[[ Exercise material open ]]

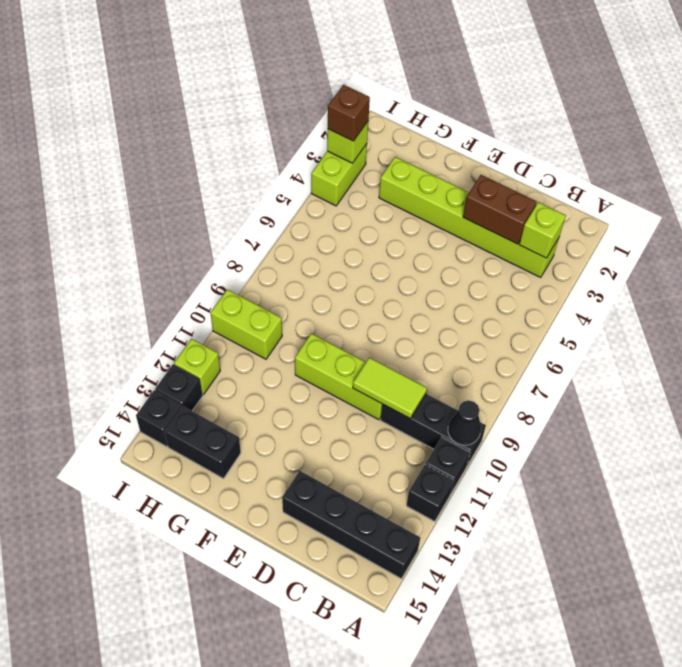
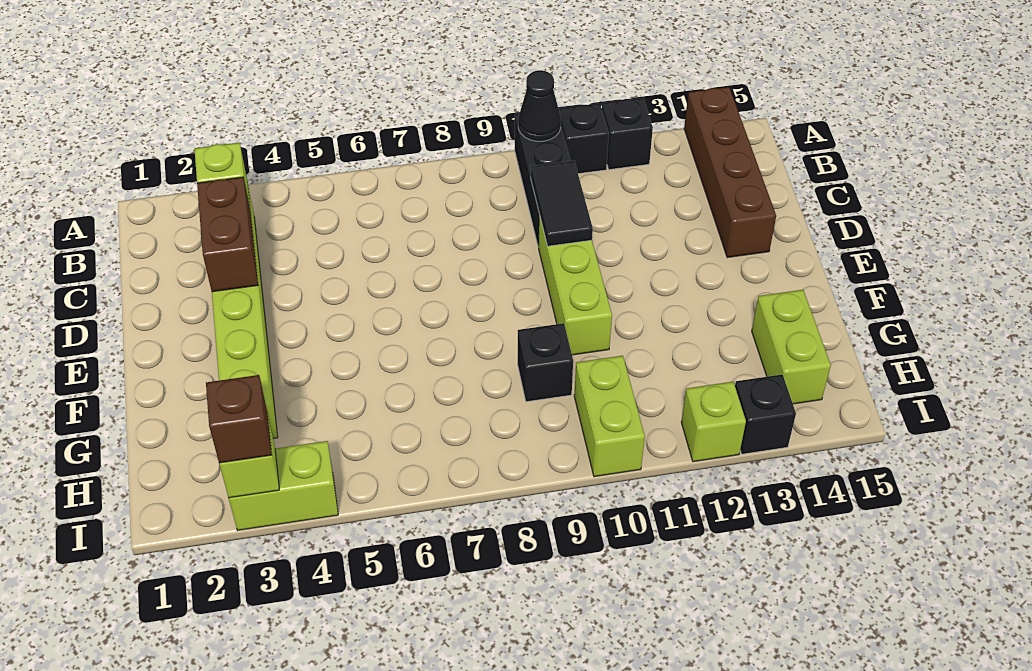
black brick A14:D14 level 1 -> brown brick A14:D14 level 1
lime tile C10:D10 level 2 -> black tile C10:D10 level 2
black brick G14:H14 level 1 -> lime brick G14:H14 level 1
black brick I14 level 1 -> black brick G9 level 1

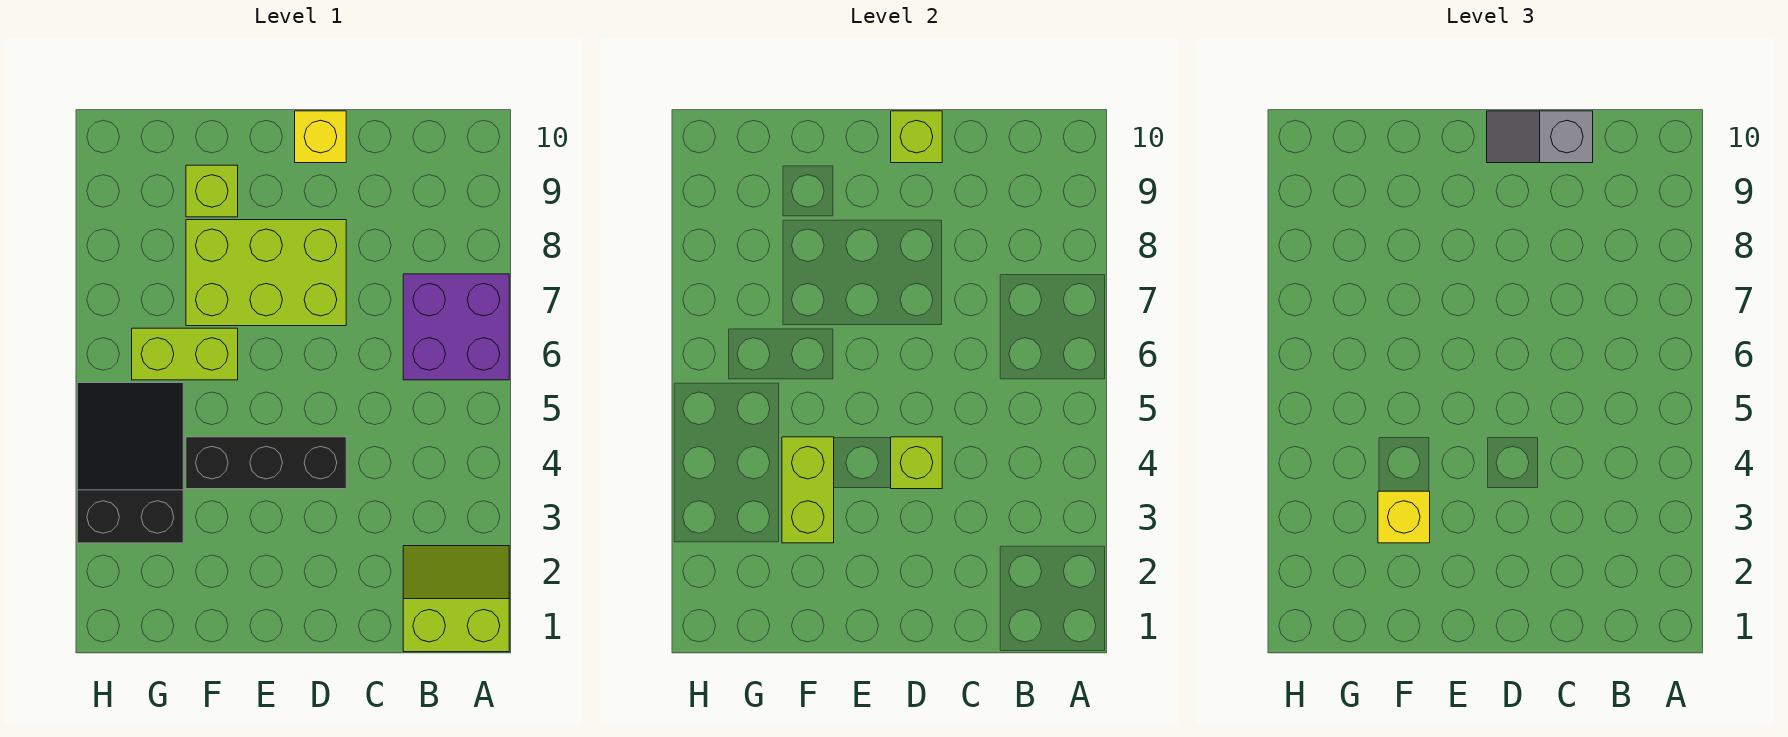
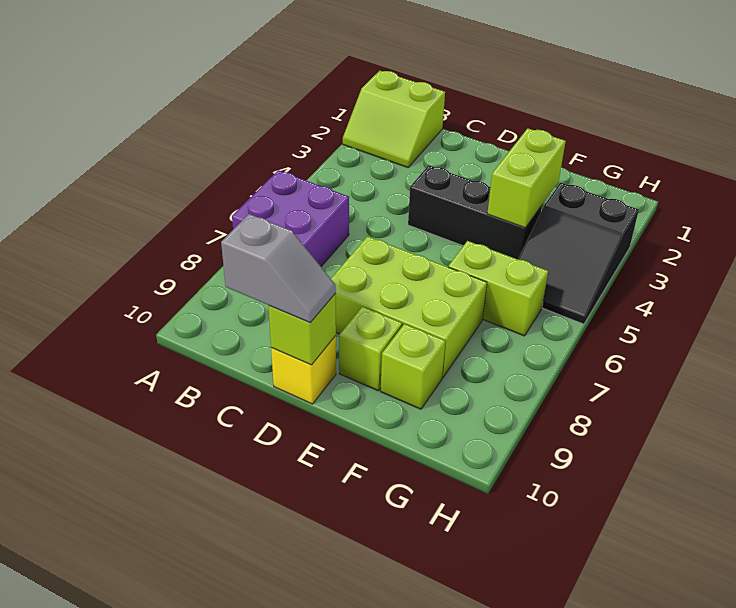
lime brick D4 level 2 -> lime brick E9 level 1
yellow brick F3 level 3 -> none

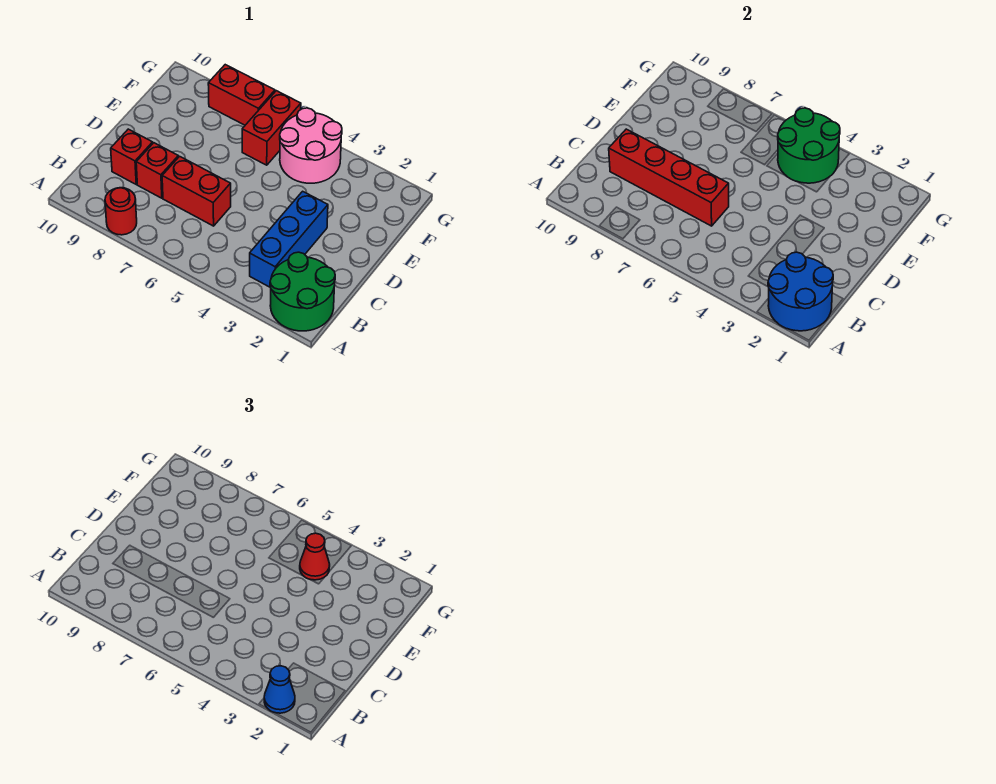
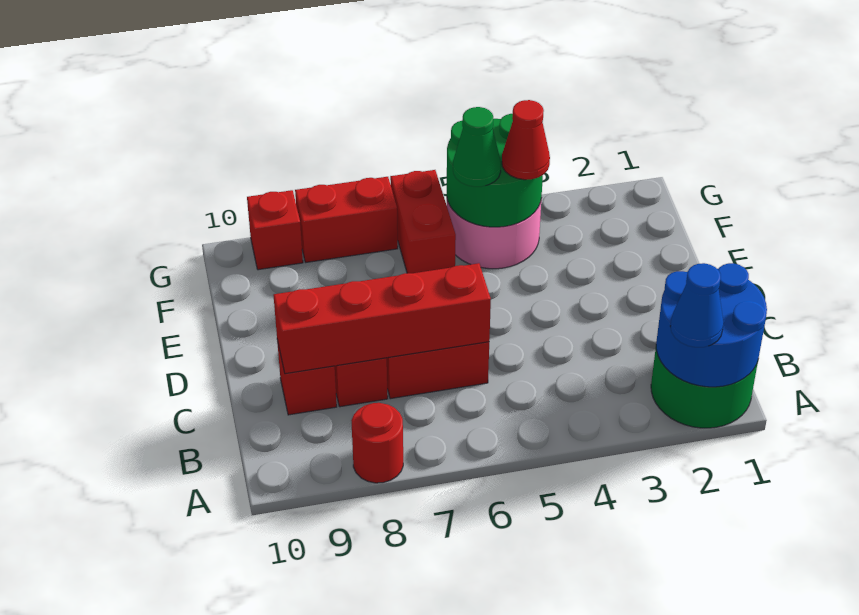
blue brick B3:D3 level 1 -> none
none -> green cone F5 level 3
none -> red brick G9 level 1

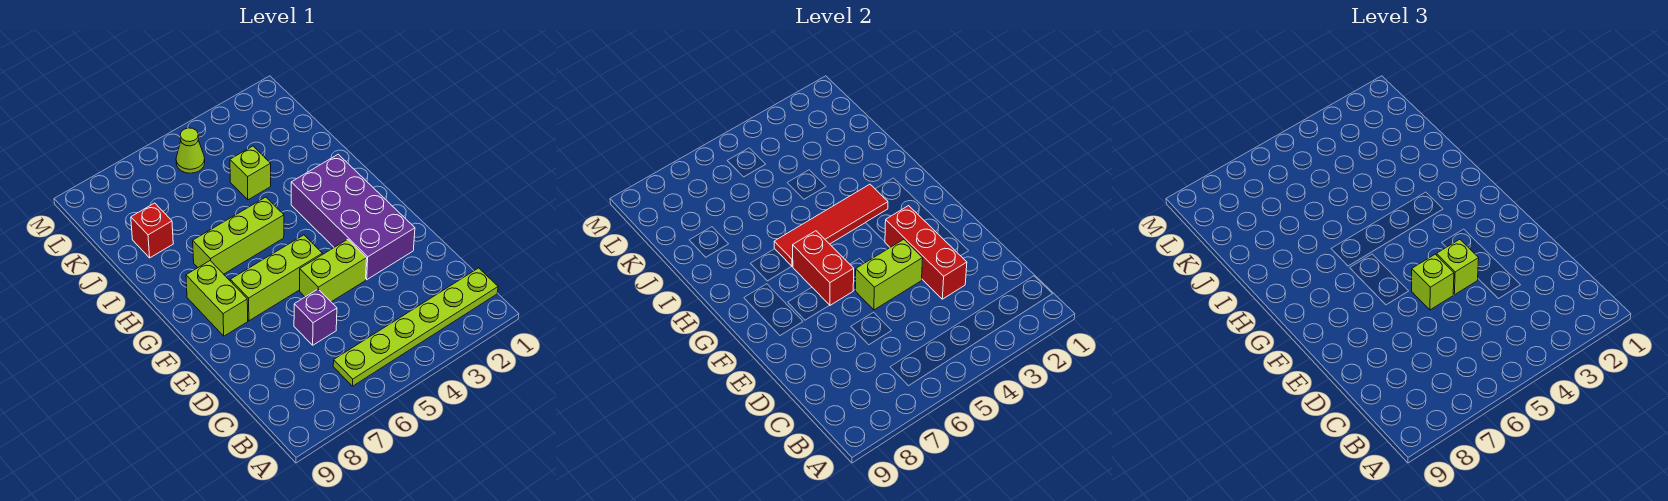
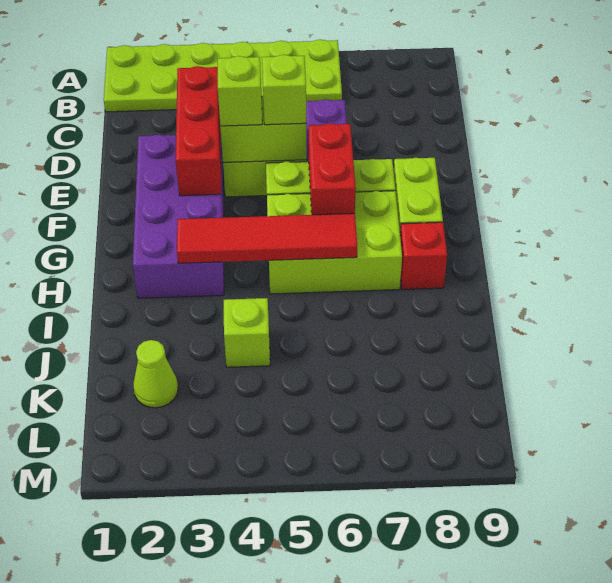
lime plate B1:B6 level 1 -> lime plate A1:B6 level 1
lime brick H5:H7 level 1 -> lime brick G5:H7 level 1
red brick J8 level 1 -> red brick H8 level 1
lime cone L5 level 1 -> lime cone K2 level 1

[[ Exercise material closed ]]

Activity:
An exact copy of the lines from the one containing "red brick J8 level 1 -> red brick H8 level 1" through the end of the entries is required, and nothing beyond them.

Answer for the task:
red brick J8 level 1 -> red brick H8 level 1
lime cone L5 level 1 -> lime cone K2 level 1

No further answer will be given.